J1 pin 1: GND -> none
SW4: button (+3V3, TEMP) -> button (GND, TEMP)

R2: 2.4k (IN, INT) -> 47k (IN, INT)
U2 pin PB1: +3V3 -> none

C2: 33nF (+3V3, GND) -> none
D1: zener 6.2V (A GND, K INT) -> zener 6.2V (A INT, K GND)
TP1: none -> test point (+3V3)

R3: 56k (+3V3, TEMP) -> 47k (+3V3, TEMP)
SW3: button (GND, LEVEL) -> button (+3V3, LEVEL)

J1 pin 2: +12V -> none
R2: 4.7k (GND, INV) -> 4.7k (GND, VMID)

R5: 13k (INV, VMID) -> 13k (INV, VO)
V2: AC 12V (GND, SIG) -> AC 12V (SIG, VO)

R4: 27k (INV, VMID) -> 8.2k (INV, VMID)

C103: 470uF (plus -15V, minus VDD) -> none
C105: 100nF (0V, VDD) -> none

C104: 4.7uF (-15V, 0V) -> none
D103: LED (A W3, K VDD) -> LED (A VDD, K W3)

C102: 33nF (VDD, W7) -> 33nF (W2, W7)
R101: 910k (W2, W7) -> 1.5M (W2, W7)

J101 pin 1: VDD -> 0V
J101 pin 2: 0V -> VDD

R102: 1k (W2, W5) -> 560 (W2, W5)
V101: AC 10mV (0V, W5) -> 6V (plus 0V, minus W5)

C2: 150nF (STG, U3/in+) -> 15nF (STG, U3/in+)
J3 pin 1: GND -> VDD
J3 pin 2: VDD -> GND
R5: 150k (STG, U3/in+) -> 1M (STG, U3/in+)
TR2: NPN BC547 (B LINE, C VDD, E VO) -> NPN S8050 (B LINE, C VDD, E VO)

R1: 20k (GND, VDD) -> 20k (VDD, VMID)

[Exercise prompt]: Scan the data above for the string "none". Copy every line in which it appears.

[Result for this task]:
J1 pin 1: GND -> none
U2 pin PB1: +3V3 -> none
C2: 33nF (+3V3, GND) -> none
TP1: none -> test point (+3V3)
J1 pin 2: +12V -> none
C103: 470uF (plus -15V, minus VDD) -> none
C105: 100nF (0V, VDD) -> none
C104: 4.7uF (-15V, 0V) -> none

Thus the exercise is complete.